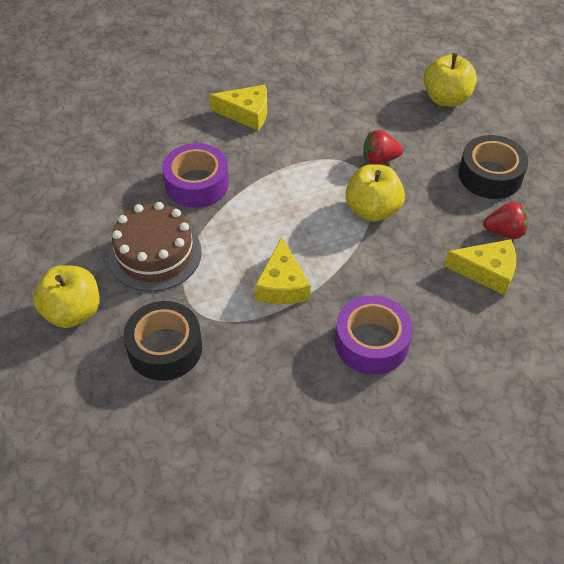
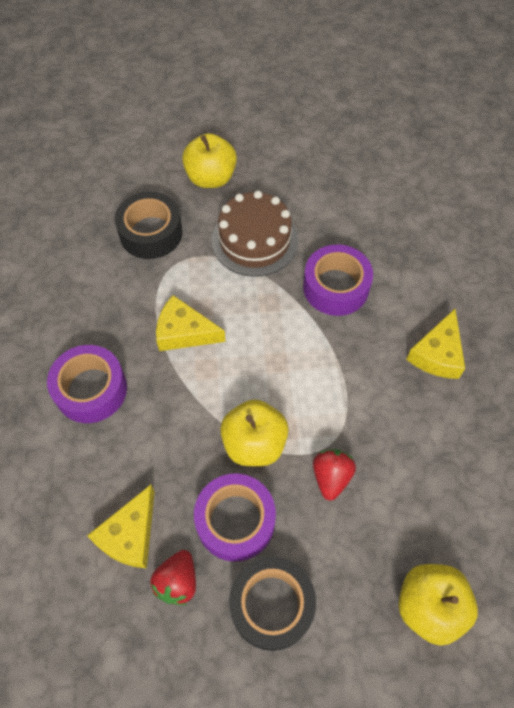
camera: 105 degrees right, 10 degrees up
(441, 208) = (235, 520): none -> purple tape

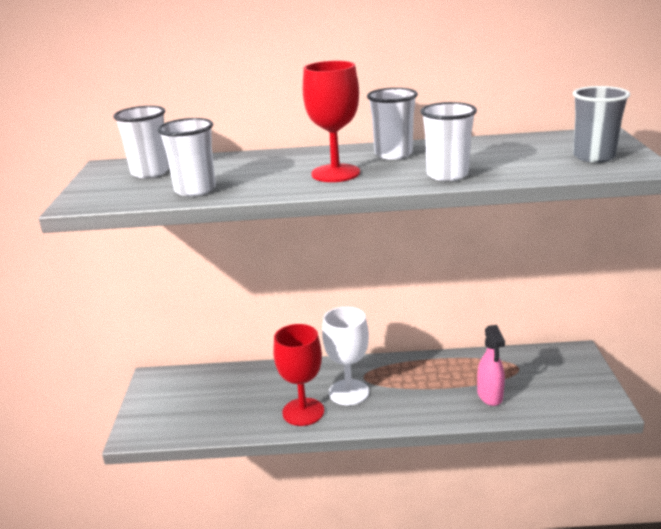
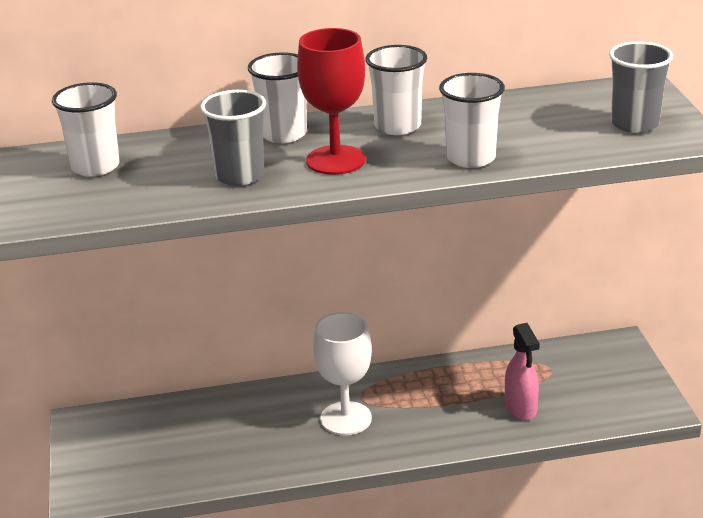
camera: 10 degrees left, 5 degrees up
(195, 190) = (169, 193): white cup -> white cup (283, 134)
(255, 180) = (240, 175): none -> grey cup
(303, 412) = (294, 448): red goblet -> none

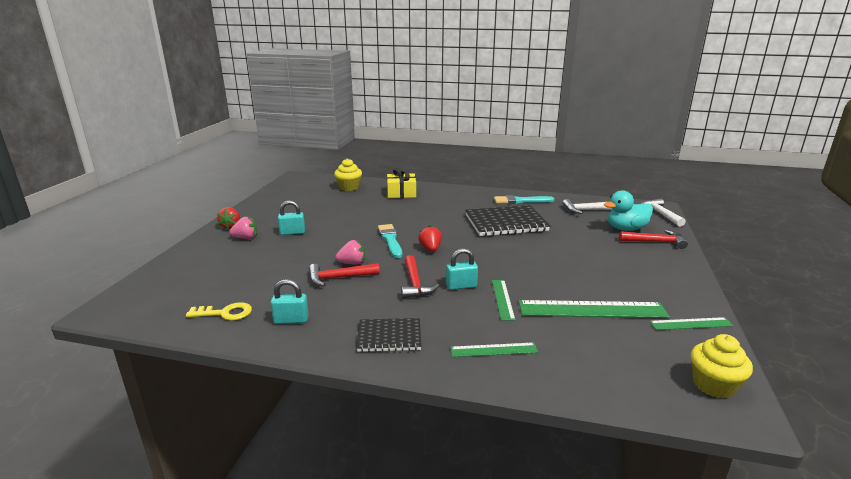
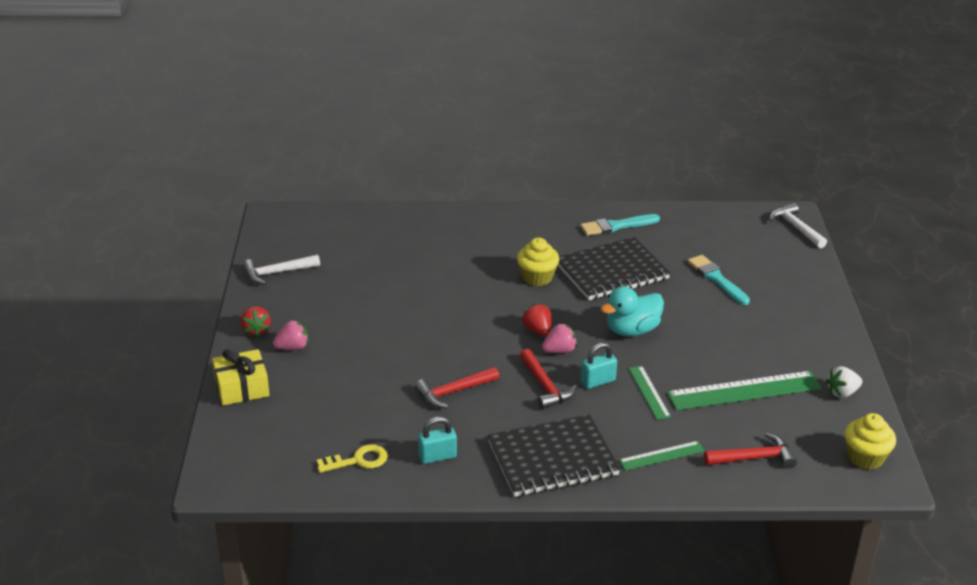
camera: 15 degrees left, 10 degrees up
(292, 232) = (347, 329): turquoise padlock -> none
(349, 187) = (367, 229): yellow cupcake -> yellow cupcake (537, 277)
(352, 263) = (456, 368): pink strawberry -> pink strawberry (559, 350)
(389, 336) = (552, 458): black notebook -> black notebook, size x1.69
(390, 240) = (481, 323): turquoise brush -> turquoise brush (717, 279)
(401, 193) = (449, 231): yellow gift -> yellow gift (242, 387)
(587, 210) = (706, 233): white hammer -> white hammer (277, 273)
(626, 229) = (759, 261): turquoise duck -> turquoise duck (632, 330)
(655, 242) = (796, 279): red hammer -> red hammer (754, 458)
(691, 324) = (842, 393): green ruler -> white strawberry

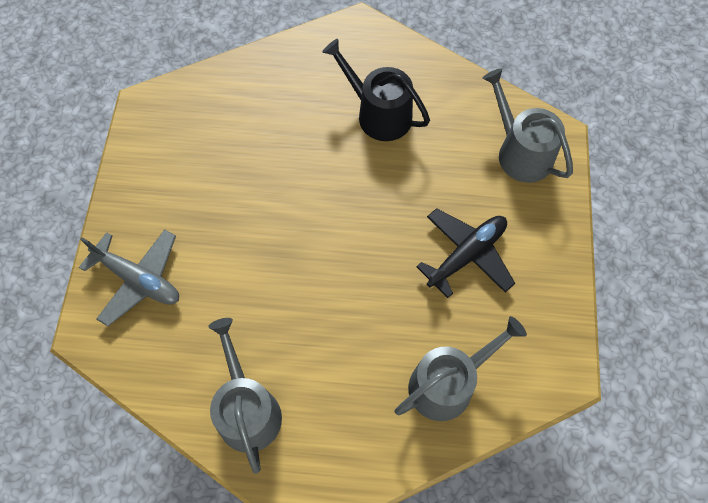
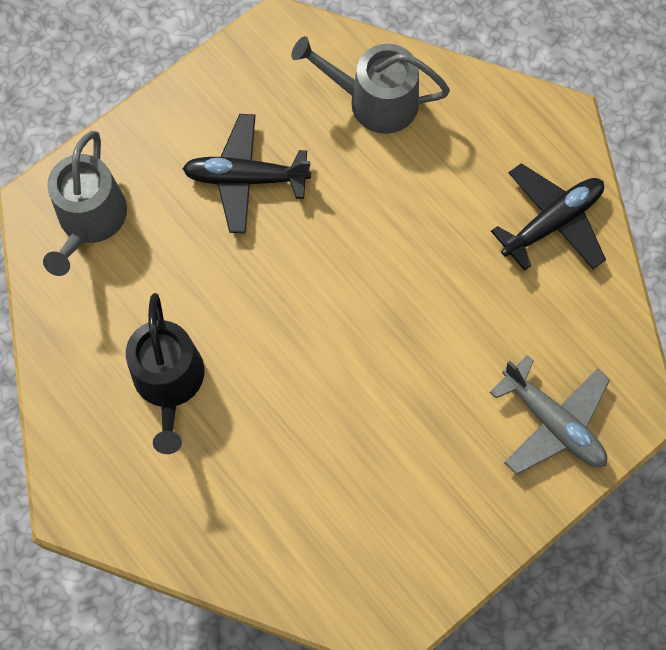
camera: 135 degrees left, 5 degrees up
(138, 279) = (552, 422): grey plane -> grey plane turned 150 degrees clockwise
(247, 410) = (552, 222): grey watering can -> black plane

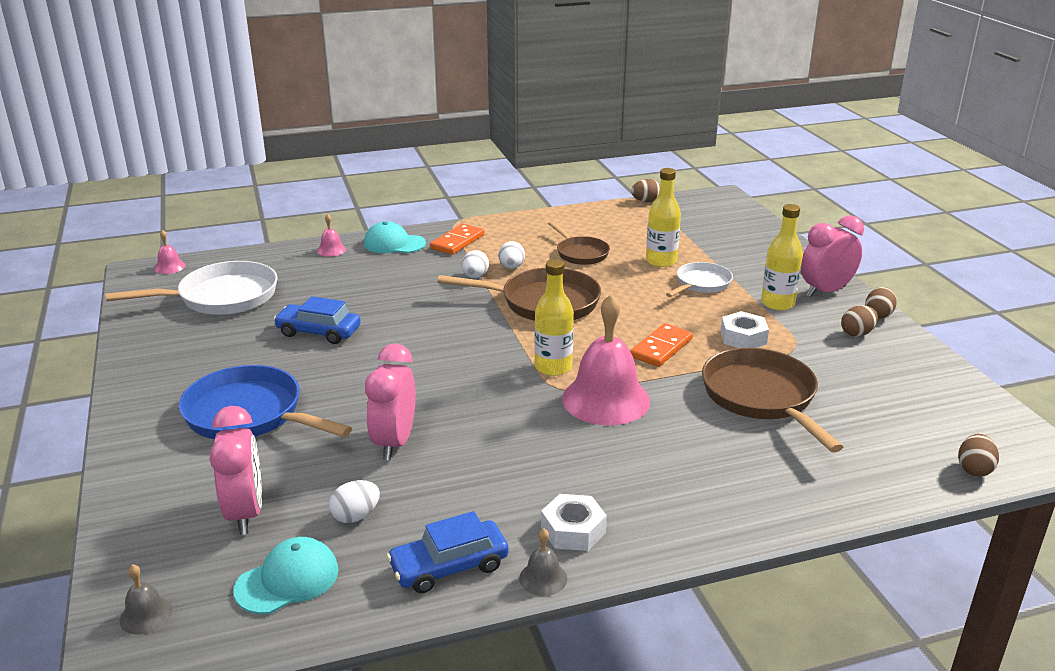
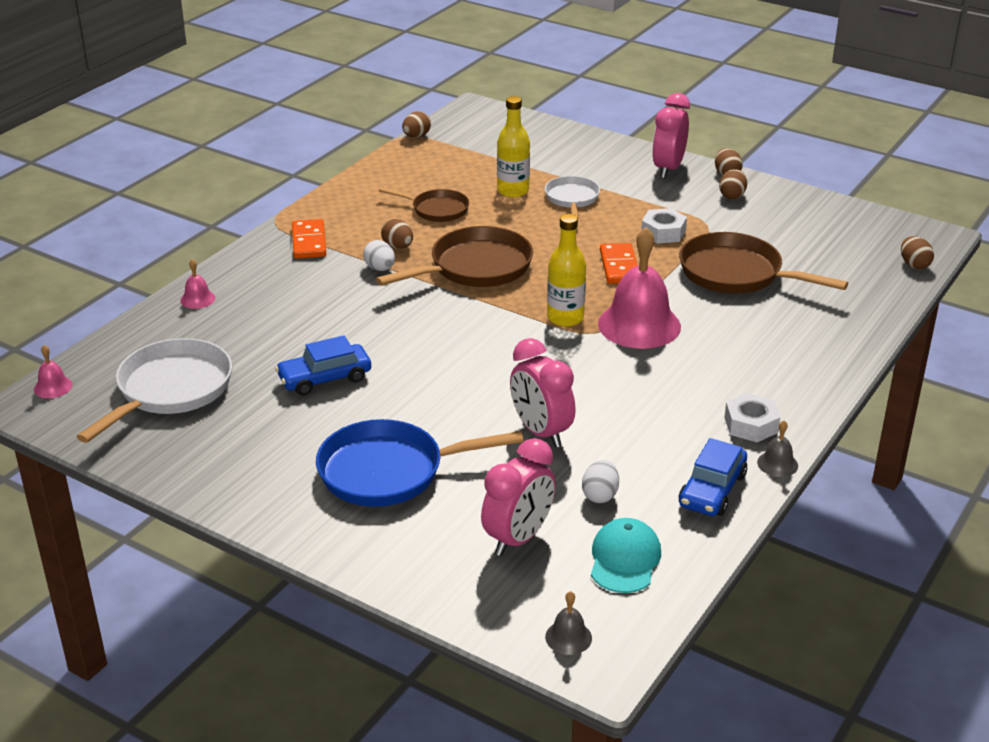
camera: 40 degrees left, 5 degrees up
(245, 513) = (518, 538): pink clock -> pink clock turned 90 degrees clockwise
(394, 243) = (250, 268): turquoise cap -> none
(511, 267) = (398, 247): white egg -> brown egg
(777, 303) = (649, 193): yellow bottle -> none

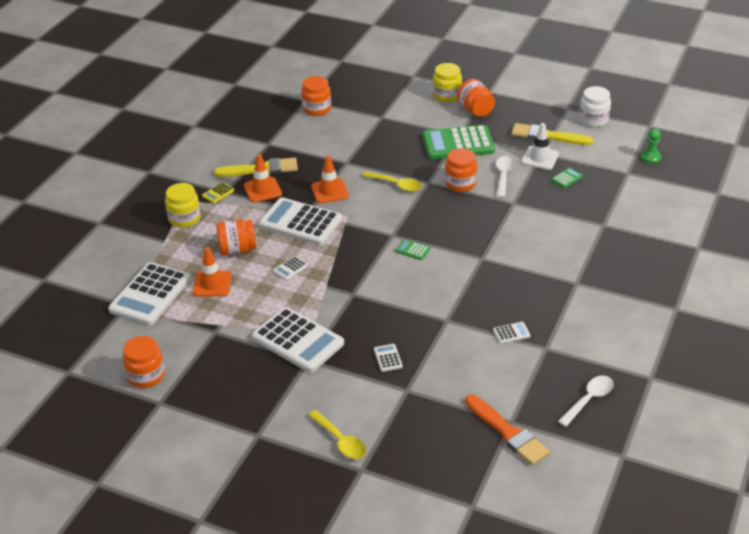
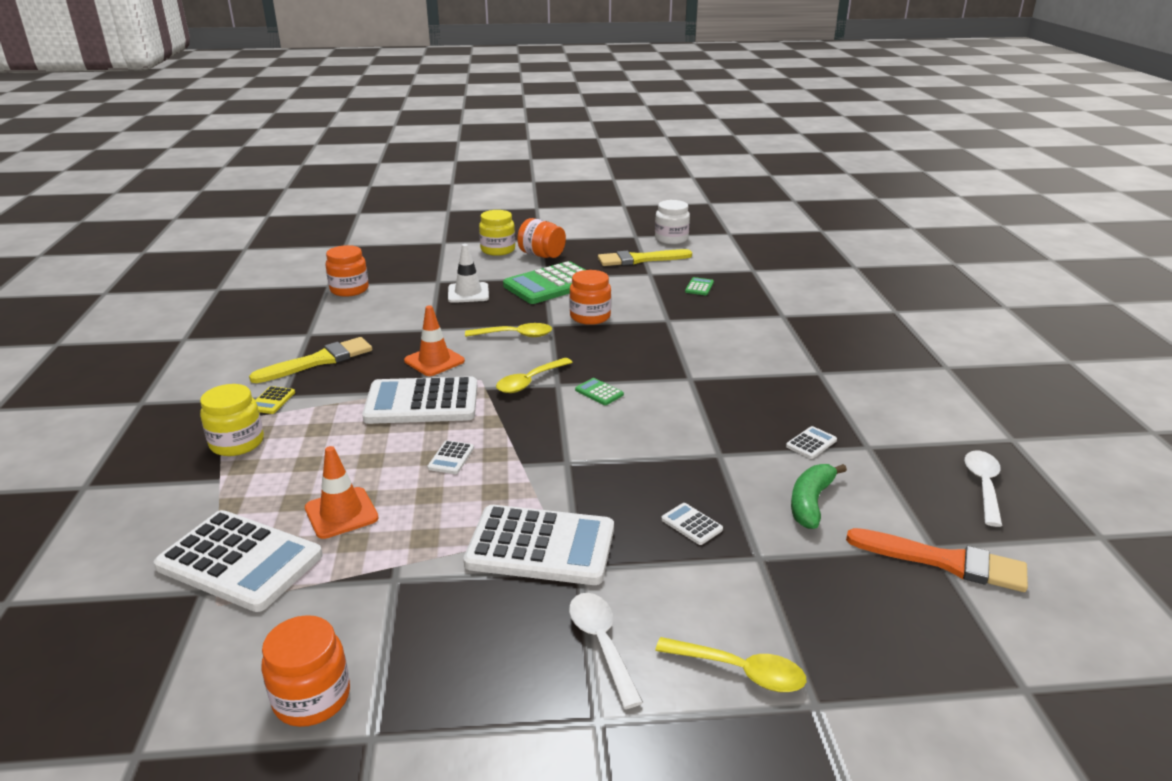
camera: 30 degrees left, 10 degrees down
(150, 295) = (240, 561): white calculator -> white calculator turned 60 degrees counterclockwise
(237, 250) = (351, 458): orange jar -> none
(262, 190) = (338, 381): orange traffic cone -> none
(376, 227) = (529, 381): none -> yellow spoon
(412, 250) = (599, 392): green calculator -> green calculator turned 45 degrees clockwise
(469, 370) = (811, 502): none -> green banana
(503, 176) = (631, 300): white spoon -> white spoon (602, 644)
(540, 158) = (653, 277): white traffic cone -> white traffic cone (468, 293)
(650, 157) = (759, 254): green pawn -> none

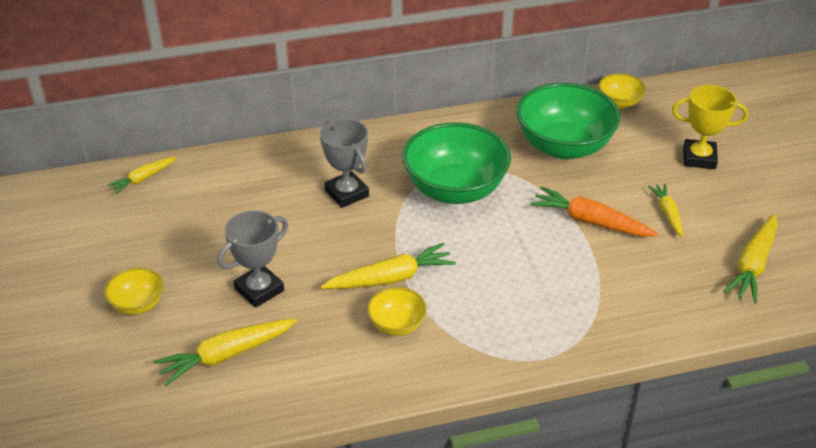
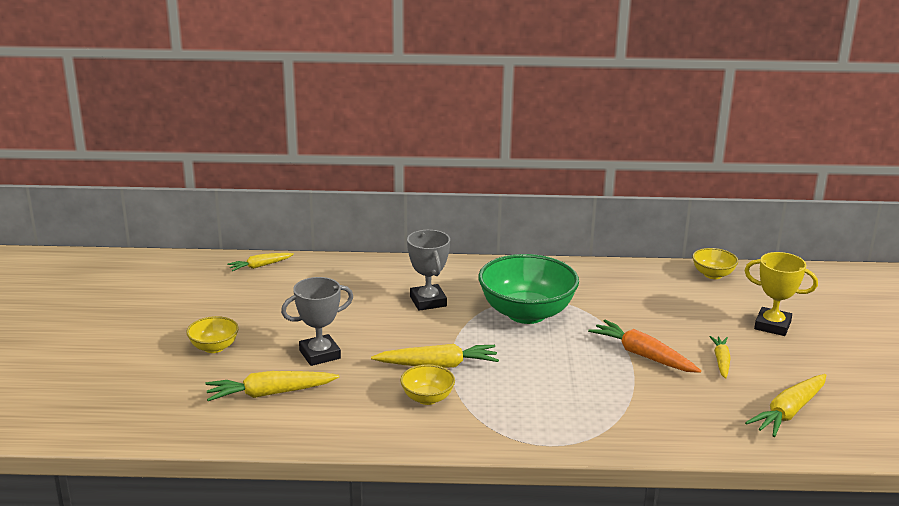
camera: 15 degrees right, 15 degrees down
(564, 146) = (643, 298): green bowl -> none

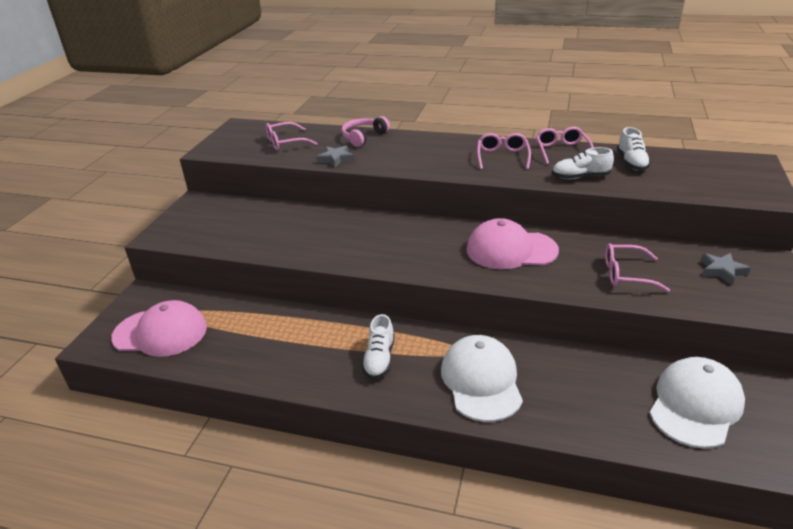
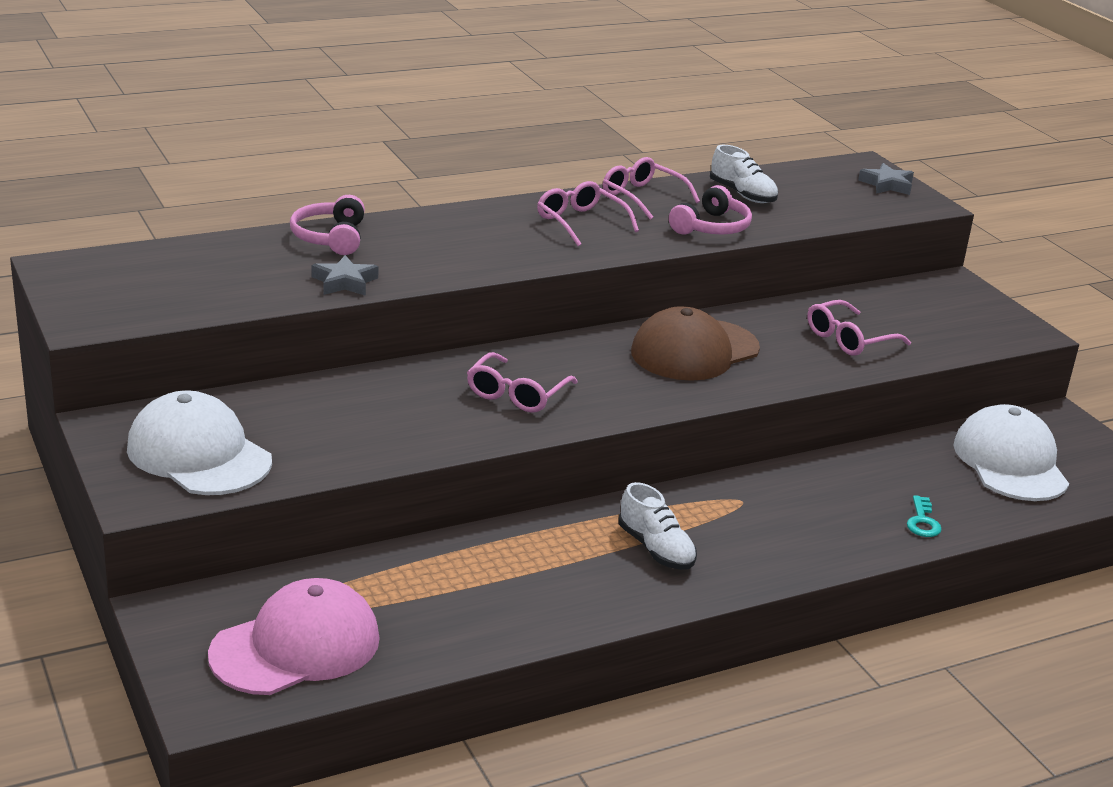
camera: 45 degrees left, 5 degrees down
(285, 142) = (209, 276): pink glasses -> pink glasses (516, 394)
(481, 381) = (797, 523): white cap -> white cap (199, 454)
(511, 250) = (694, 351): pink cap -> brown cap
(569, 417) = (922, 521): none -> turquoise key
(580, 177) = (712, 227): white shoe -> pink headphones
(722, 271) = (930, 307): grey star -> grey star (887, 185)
*****
_Problem to work on_
The records above should be returned word for word, with every picture left out.

_Output for this task_
camera: 105 degrees right, 10 degrees up
(441, 208) = (235, 520): none -> purple tape

camera: 10 degrees left, 5 degrees up
(195, 190) = (169, 193): white cup -> white cup (283, 134)
(255, 180) = (240, 175): none -> grey cup
(303, 412) = (294, 448): red goblet -> none

camera: 15 degrees left, 10 degrees up
(292, 232) = (347, 329): turquoise padlock -> none
(349, 187) = (367, 229): yellow cupcake -> yellow cupcake (537, 277)
(352, 263) = (456, 368): pink strawberry -> pink strawberry (559, 350)
(389, 336) = (552, 458): black notebook -> black notebook, size x1.69
(390, 240) = (481, 323): turquoise brush -> turquoise brush (717, 279)
(401, 193) = (449, 231): yellow gift -> yellow gift (242, 387)
(587, 210) = (706, 233): white hammer -> white hammer (277, 273)
(626, 229) = (759, 261): turquoise duck -> turquoise duck (632, 330)
(655, 242) = (796, 279): red hammer -> red hammer (754, 458)
(691, 324) = (842, 393): green ruler -> white strawberry

camera: 135 degrees left, 5 degrees up
(138, 279) = (552, 422): grey plane -> grey plane turned 150 degrees clockwise
(247, 410) = (552, 222): grey watering can -> black plane

camera: 40 degrees left, 5 degrees up
(245, 513) = (518, 538): pink clock -> pink clock turned 90 degrees clockwise
(394, 243) = (250, 268): turquoise cap -> none
(511, 267) = (398, 247): white egg -> brown egg
(777, 303) = (649, 193): yellow bottle -> none

camera: 30 degrees left, 10 degrees down
(150, 295) = (240, 561): white calculator -> white calculator turned 60 degrees counterclockwise
(237, 250) = (351, 458): orange jar -> none
(262, 190) = (338, 381): orange traffic cone -> none
(376, 227) = (529, 381): none -> yellow spoon
(412, 250) = (599, 392): green calculator -> green calculator turned 45 degrees clockwise
(469, 370) = (811, 502): none -> green banana
(503, 176) = (631, 300): white spoon -> white spoon (602, 644)
(540, 158) = (653, 277): white traffic cone -> white traffic cone (468, 293)
(650, 157) = (759, 254): green pawn -> none

camera: 15 degrees right, 15 degrees down
(564, 146) = (643, 298): green bowl -> none

camera: 45 degrees left, 5 degrees down
(285, 142) = (209, 276): pink glasses -> pink glasses (516, 394)
(481, 381) = (797, 523): white cap -> white cap (199, 454)
(511, 250) = (694, 351): pink cap -> brown cap
(569, 417) = (922, 521): none -> turquoise key
(580, 177) = (712, 227): white shoe -> pink headphones
(722, 271) = (930, 307): grey star -> grey star (887, 185)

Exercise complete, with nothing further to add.